[[ GIVEN RECORDS, beginning ]]

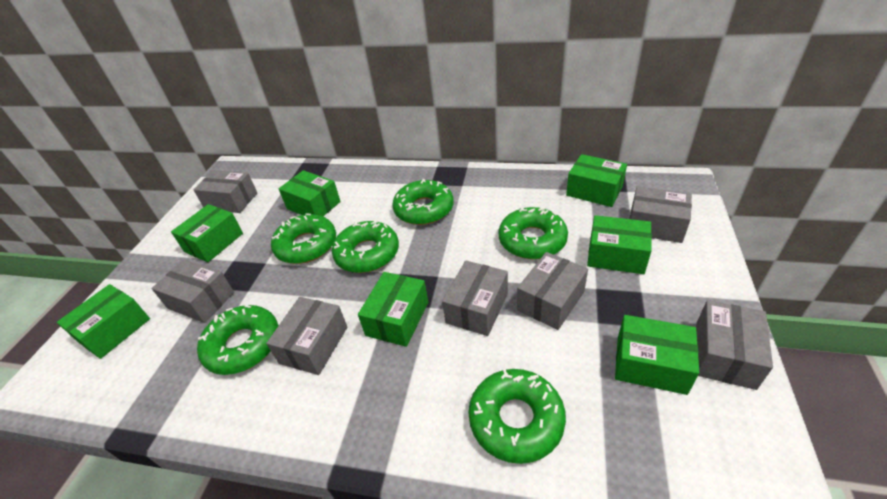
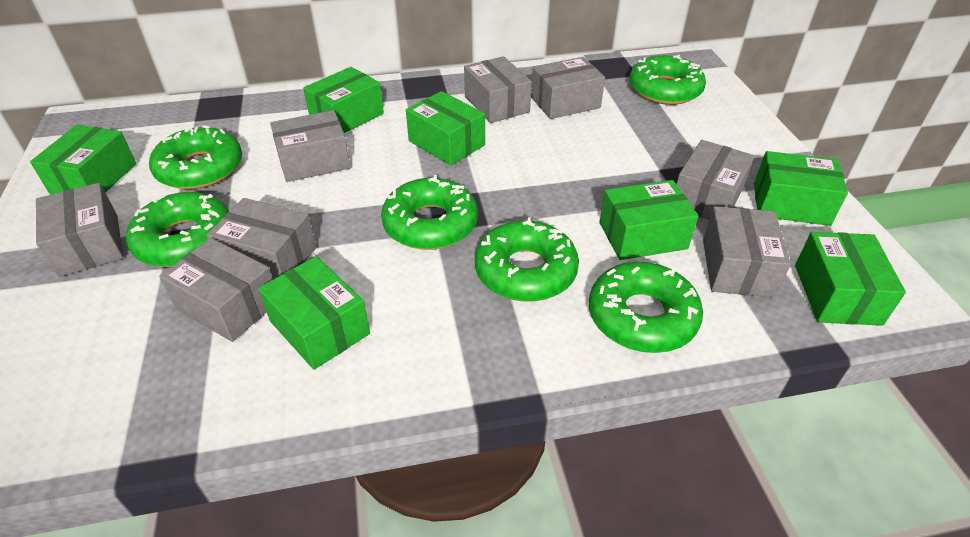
grey box: 7 -> 8

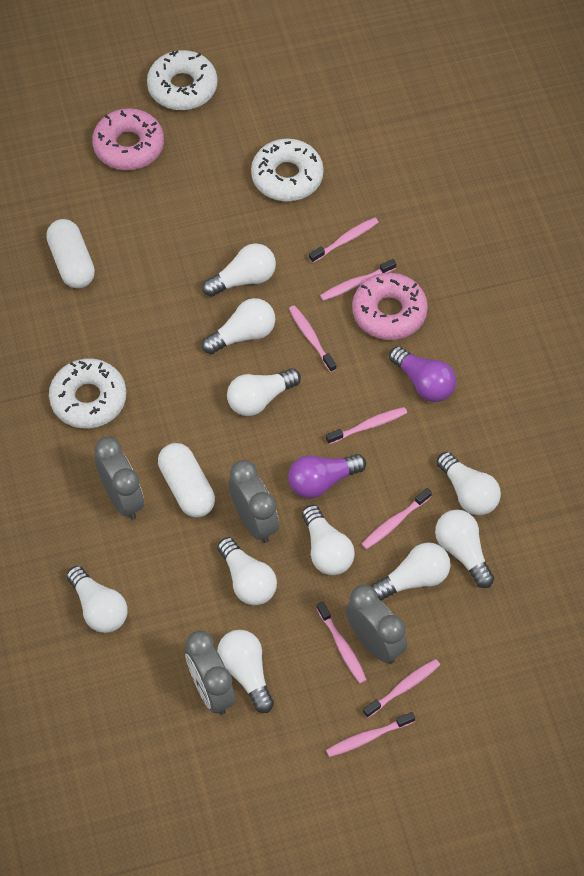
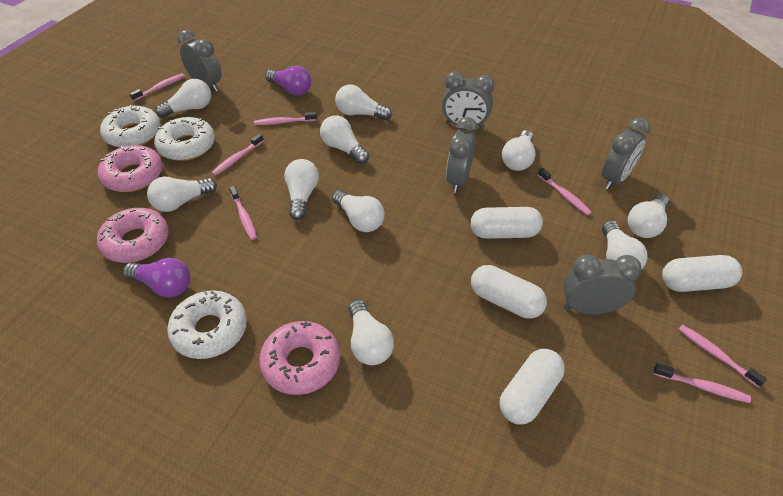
grey clock: 4 -> 5
pink donut: 2 -> 3
pink toothbrush: 8 -> 7
white capsule: 2 -> 4

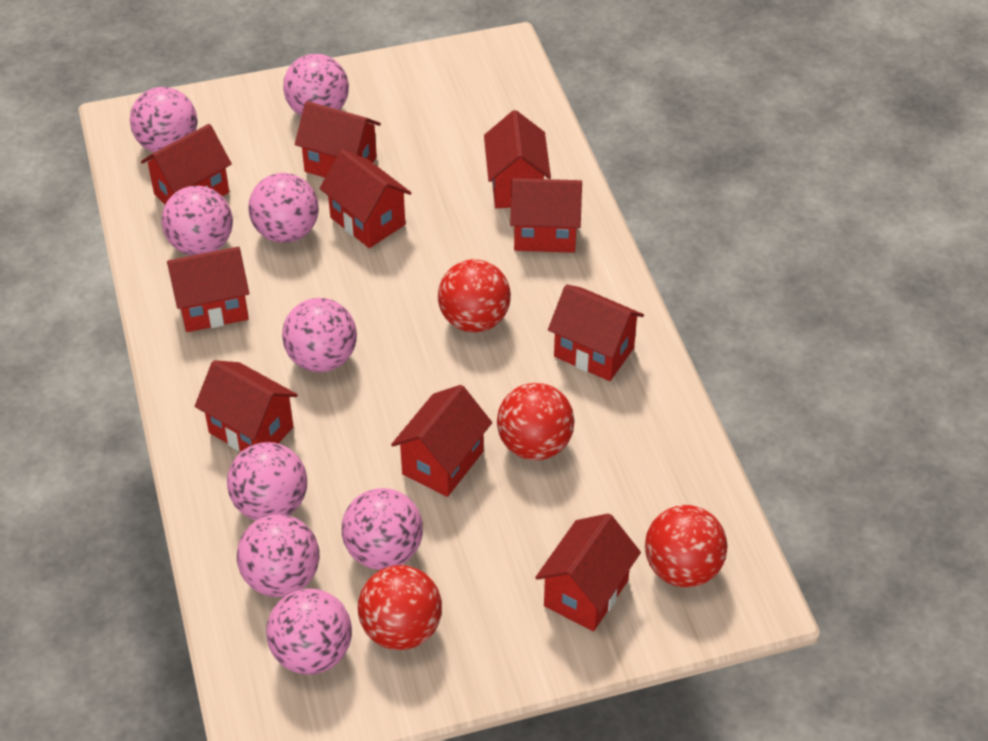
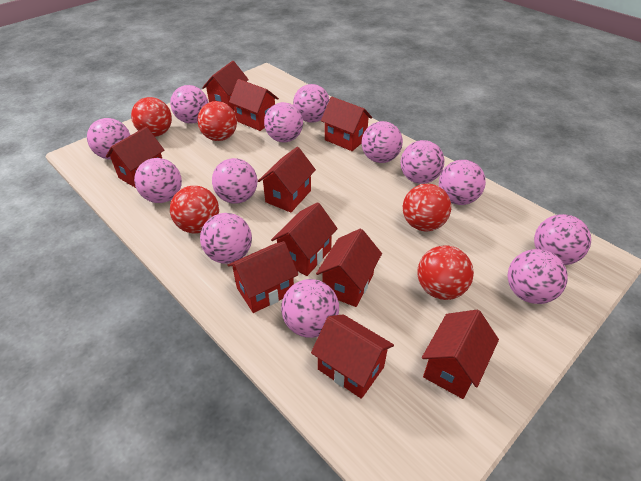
pink ball: 9 -> 13
red ball: 4 -> 5

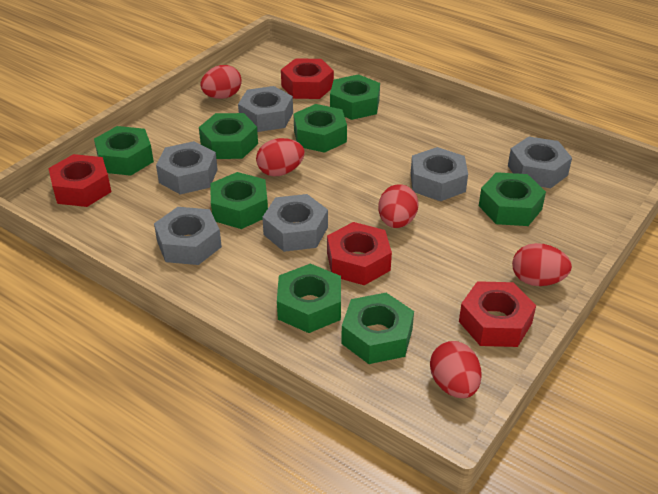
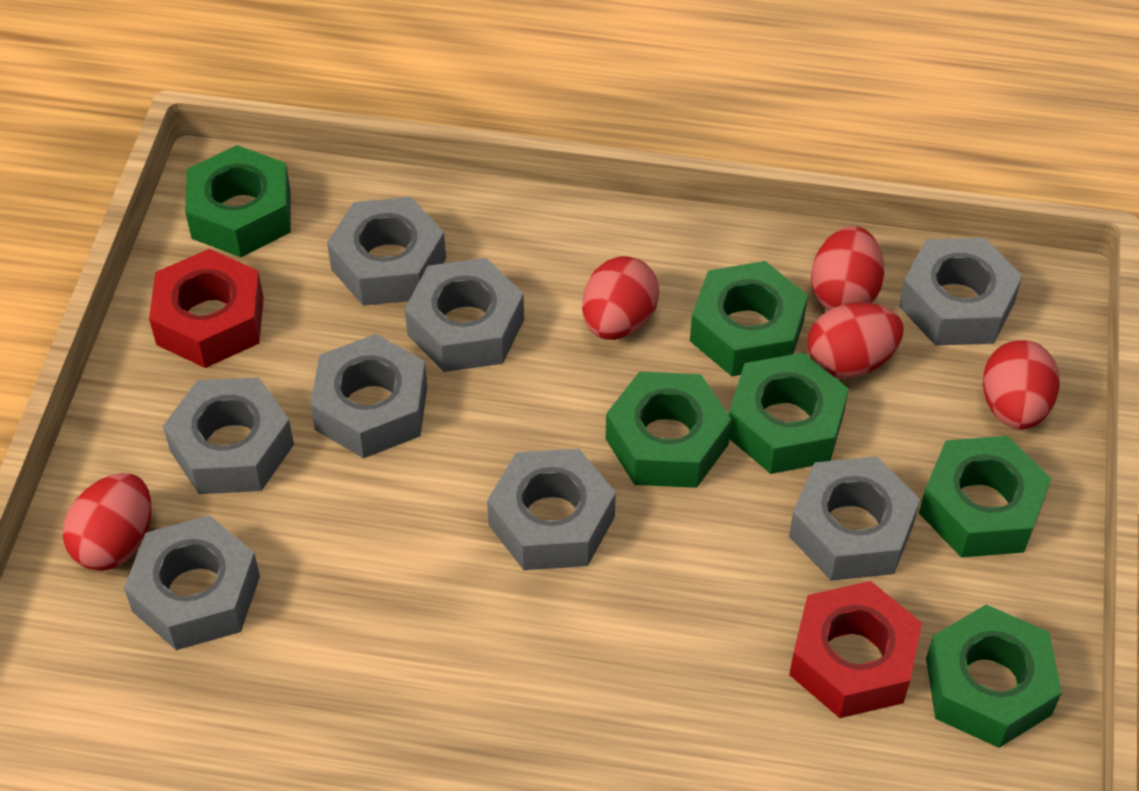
green nut: 8 -> 6
grey nut: 6 -> 8
red nut: 4 -> 2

[[ GIVEN RECORDS, end ]]

Search the listing for the string "pink". Copy each line where it turns up.

ANSWER SPACE —
pink donut: 2 -> 3
pink toothbrush: 8 -> 7
pink ball: 9 -> 13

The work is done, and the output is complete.